**Goal of the exercise:**
Every line in the data below from the one containing "BT1: 12V (plus" down to the one containing "D4: LED (A LEDK2, K", both included, must be retyped exactly; no other line is to appear.

**Records for this task:**
——

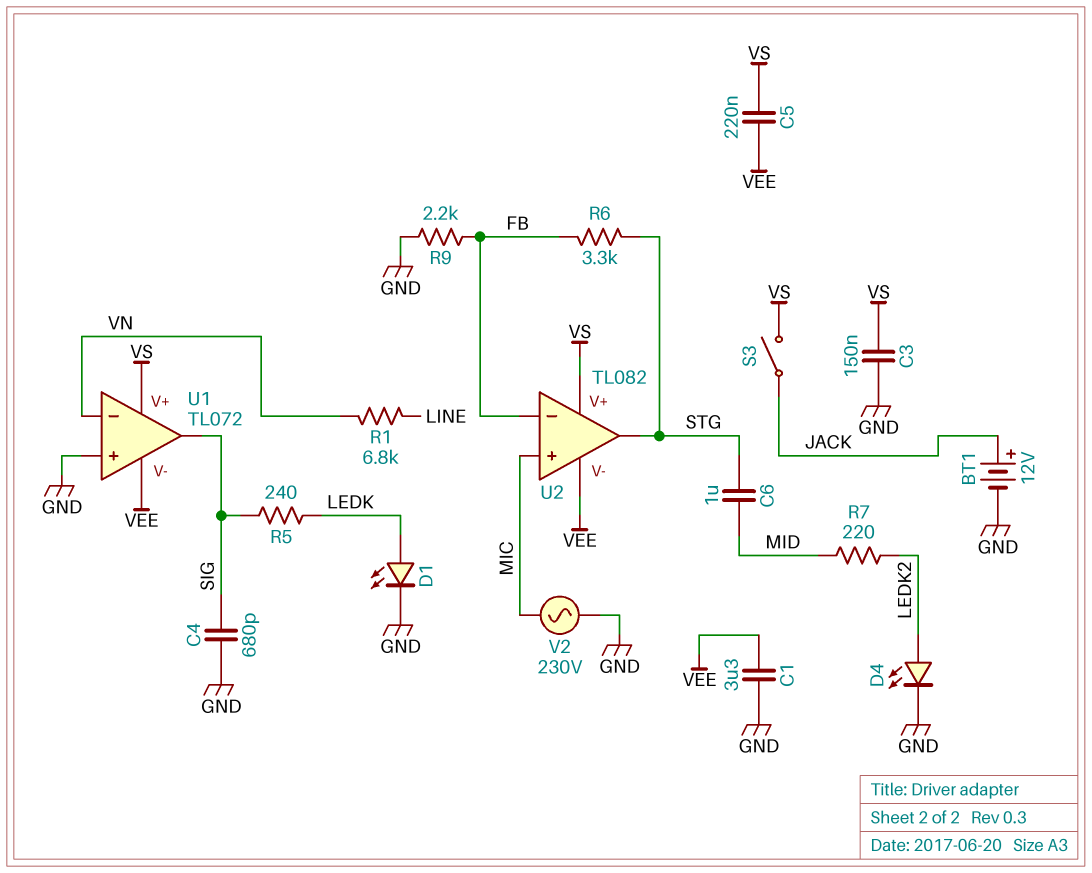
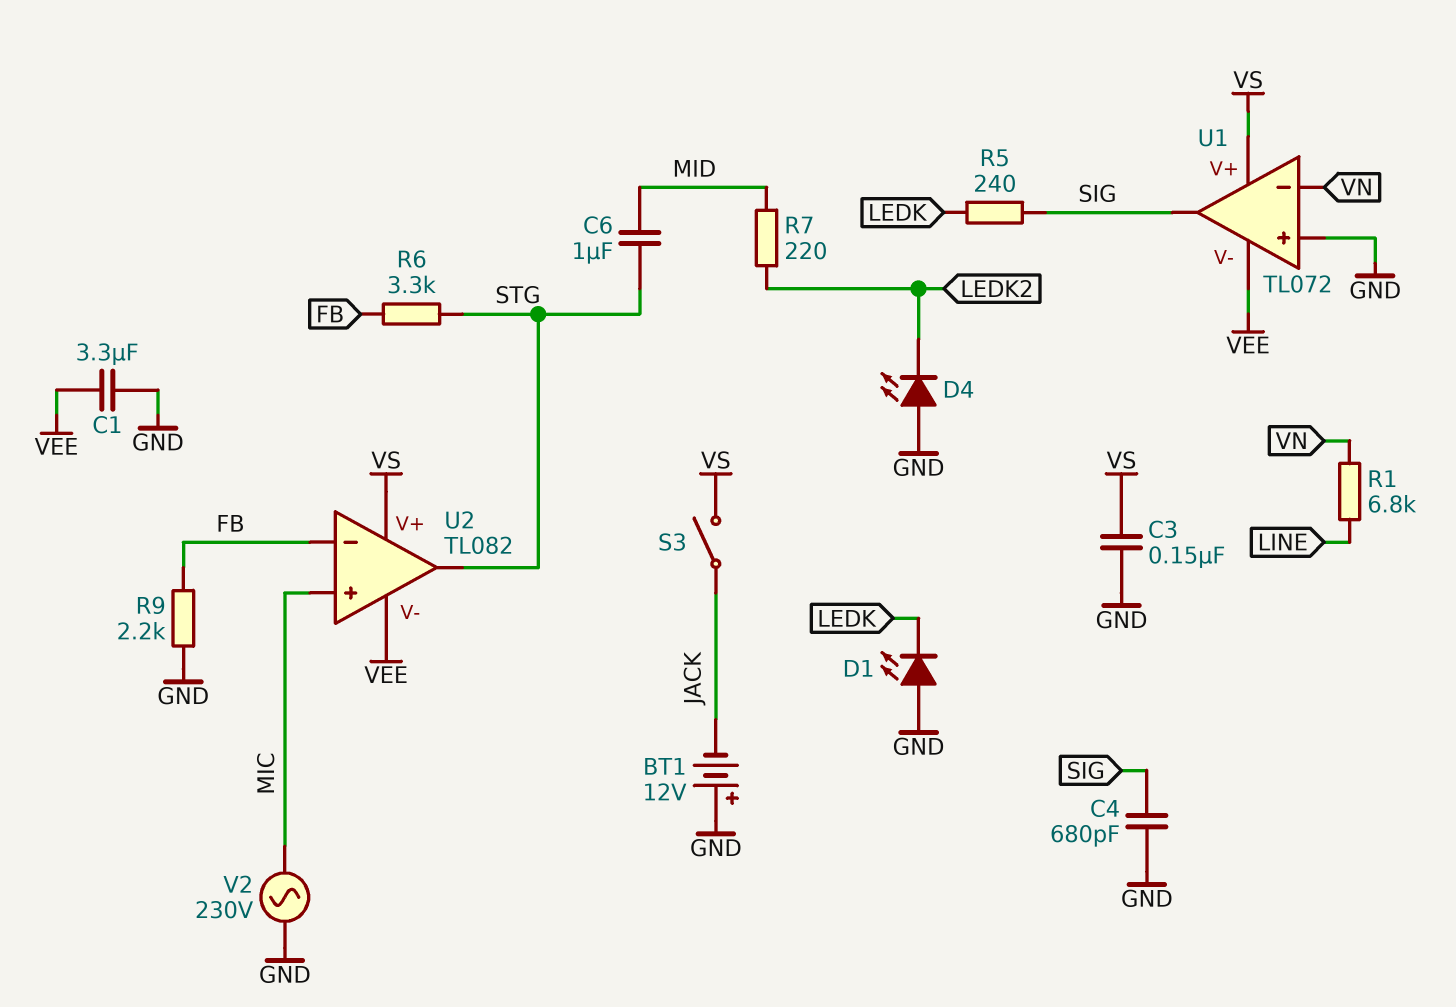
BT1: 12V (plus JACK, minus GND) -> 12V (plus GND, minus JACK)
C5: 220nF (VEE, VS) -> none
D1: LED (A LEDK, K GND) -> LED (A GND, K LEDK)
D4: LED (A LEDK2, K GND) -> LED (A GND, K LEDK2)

——

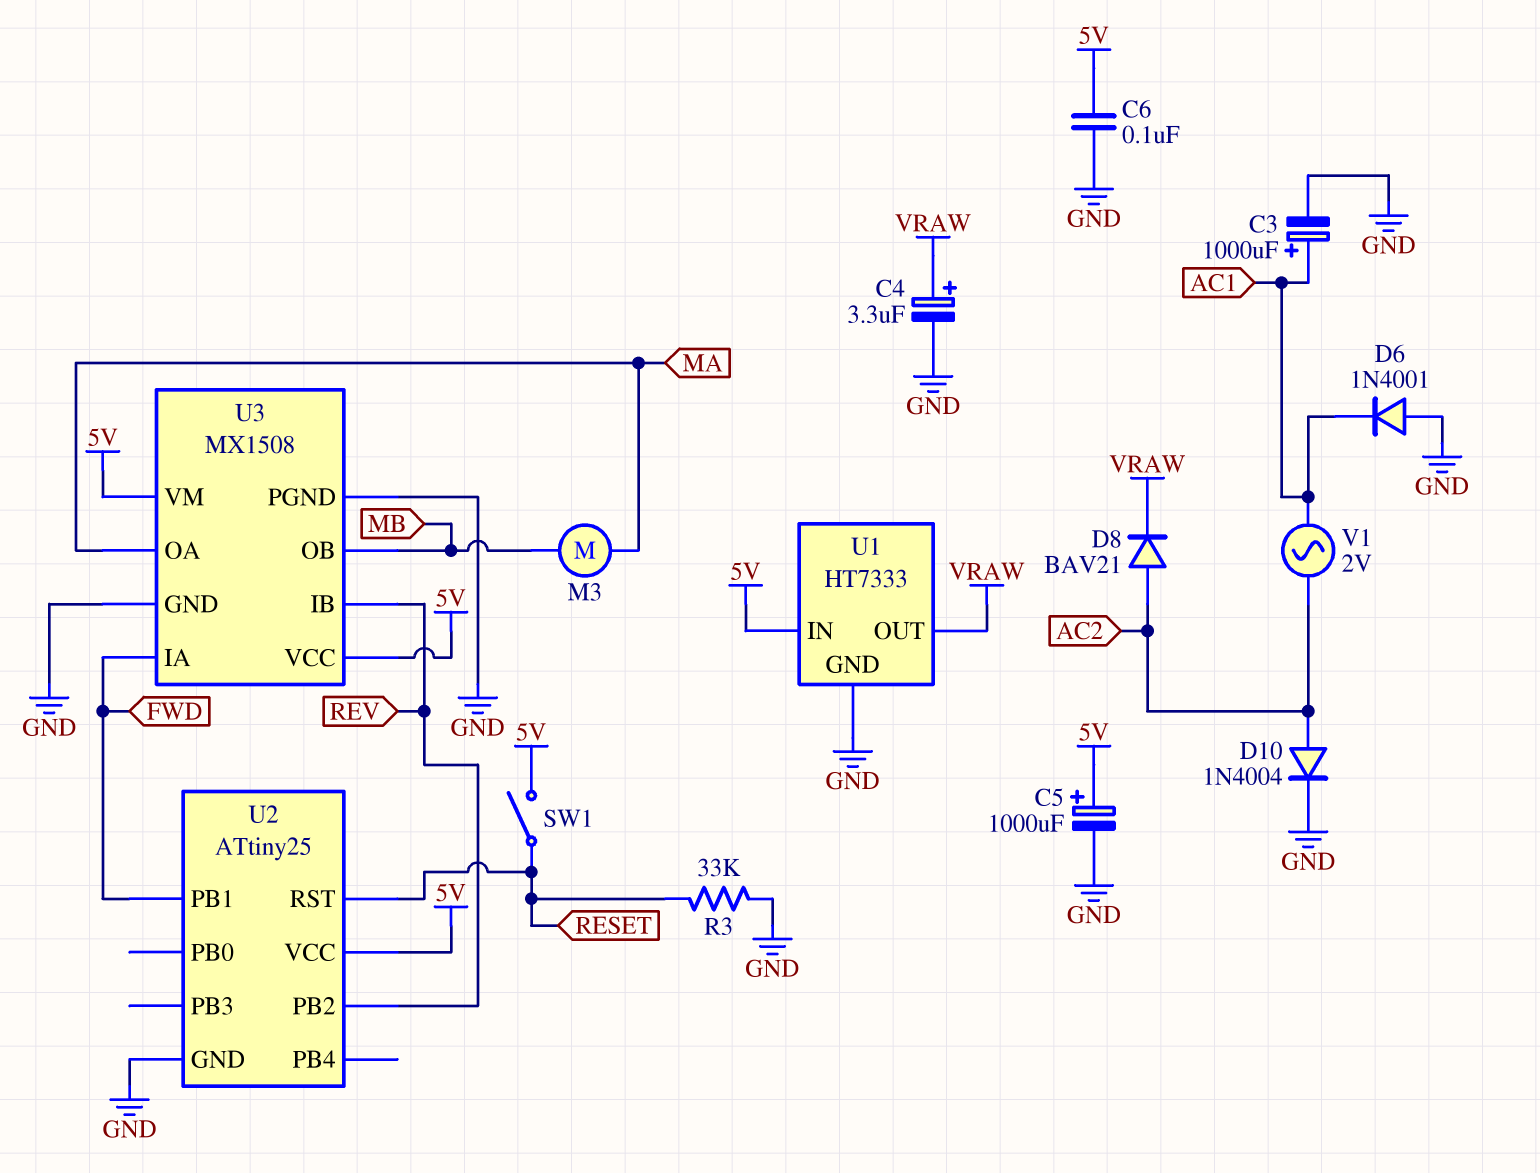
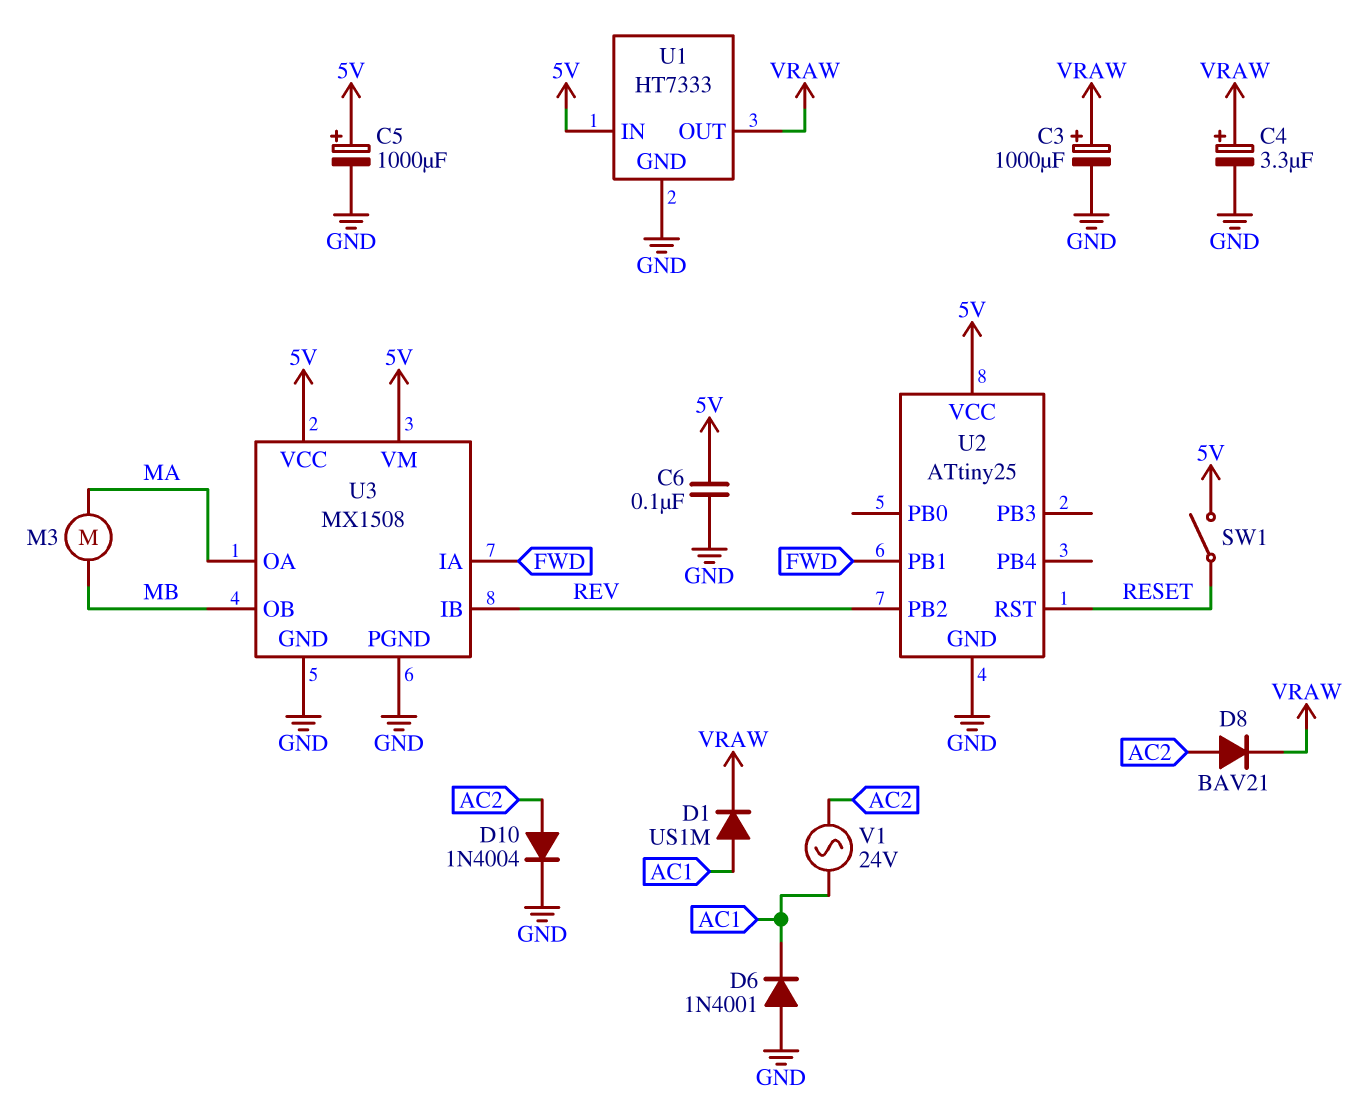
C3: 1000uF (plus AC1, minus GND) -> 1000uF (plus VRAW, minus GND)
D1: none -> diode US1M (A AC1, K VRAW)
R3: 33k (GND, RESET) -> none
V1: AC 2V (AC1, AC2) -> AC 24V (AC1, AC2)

——

**Solution:**
BT1: 12V (plus JACK, minus GND) -> 12V (plus GND, minus JACK)
C5: 220nF (VEE, VS) -> none
D1: LED (A LEDK, K GND) -> LED (A GND, K LEDK)
D4: LED (A LEDK2, K GND) -> LED (A GND, K LEDK2)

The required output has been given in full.